● Exercise brief:
Word for word, reproduce each line of the data below, omitting every image.

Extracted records

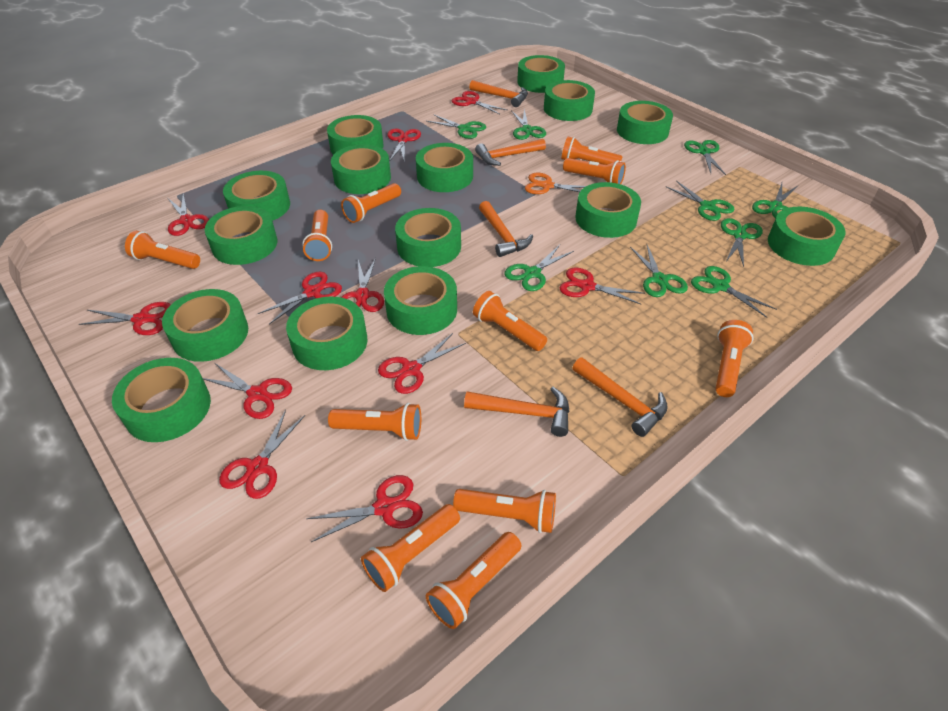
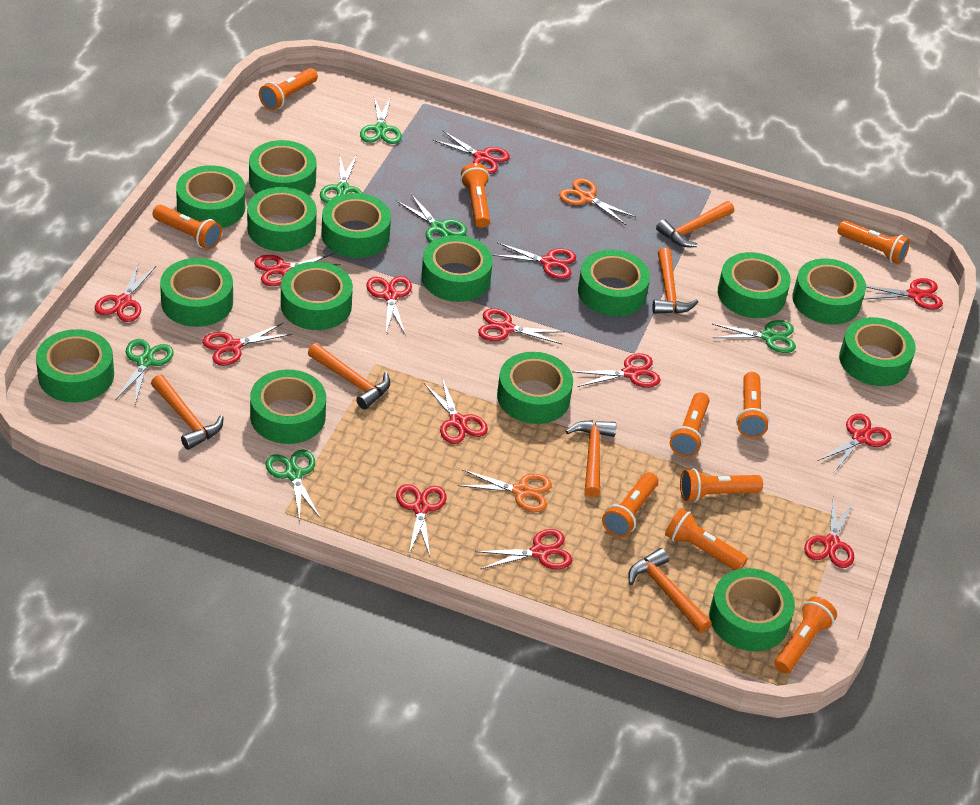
green scissors: 9 -> 6
orange flashlight: 11 -> 10
orange hammer: 5 -> 6
orange scissors: 1 -> 2
red scissors: 11 -> 14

● Response to this exercise:
green scissors: 9 -> 6
orange flashlight: 11 -> 10
orange hammer: 5 -> 6
orange scissors: 1 -> 2
red scissors: 11 -> 14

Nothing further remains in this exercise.